### DATA:
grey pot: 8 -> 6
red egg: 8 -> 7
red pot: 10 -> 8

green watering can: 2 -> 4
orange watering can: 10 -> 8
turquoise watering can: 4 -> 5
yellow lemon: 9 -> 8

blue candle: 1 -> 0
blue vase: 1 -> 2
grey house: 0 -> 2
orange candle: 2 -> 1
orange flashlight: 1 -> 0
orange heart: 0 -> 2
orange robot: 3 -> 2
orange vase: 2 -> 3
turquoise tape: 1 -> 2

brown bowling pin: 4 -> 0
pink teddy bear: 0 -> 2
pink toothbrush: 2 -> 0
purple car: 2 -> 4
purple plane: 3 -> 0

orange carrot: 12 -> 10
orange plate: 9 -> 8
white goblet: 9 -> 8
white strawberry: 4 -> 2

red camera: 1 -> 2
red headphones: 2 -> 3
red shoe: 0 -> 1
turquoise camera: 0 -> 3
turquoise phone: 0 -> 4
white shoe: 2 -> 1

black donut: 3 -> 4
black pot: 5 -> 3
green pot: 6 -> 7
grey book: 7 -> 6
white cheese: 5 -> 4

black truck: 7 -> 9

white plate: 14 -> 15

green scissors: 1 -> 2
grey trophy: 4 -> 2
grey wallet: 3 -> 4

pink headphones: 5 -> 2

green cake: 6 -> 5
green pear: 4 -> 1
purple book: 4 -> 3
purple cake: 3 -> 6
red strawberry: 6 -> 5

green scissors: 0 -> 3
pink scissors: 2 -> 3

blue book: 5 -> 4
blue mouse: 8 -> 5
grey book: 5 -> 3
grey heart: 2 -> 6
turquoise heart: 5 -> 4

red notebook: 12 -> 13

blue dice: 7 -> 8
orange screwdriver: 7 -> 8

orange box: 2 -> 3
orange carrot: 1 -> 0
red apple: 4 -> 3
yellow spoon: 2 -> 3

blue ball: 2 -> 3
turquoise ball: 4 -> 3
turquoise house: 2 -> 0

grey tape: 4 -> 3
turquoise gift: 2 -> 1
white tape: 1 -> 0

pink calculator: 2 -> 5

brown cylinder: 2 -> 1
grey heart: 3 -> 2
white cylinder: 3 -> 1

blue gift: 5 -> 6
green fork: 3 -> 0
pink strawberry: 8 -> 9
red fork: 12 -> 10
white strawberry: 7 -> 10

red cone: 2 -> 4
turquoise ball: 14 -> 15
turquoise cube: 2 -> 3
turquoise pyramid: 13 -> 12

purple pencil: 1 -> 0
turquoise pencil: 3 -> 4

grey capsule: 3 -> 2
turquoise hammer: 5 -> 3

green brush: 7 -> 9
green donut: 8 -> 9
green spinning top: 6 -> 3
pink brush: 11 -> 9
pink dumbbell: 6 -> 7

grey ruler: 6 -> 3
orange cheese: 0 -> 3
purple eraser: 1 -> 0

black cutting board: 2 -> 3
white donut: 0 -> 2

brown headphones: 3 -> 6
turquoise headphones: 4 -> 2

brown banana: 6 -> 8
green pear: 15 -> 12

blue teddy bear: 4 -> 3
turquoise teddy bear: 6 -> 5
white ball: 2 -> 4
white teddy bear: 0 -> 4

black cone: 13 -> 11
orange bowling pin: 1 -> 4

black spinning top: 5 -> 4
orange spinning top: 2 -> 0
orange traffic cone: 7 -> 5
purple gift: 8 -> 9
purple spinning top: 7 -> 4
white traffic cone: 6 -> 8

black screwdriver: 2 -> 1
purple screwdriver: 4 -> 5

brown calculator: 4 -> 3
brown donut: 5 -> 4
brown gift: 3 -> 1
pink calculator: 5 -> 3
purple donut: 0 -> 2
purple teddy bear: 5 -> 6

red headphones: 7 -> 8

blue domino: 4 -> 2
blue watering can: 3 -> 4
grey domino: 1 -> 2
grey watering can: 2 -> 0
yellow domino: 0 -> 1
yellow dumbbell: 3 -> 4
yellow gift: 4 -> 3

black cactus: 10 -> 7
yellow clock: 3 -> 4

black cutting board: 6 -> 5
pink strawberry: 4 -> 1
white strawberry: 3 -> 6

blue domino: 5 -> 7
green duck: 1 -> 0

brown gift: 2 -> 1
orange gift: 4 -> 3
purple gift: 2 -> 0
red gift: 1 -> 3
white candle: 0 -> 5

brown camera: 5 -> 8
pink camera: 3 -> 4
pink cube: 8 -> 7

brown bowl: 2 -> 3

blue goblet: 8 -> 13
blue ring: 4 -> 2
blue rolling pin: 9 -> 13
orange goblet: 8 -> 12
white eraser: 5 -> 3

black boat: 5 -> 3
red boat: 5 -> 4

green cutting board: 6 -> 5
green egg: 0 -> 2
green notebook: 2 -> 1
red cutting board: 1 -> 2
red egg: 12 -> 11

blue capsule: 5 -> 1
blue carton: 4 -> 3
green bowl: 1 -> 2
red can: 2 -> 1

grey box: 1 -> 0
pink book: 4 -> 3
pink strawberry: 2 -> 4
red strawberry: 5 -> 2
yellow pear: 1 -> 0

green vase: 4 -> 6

### WORK INSTRUCTIONS:
Return all lines from the entries that contain the string "board".

### ANSWER TO THIS EXERCISE:
black cutting board: 2 -> 3
black cutting board: 6 -> 5
green cutting board: 6 -> 5
red cutting board: 1 -> 2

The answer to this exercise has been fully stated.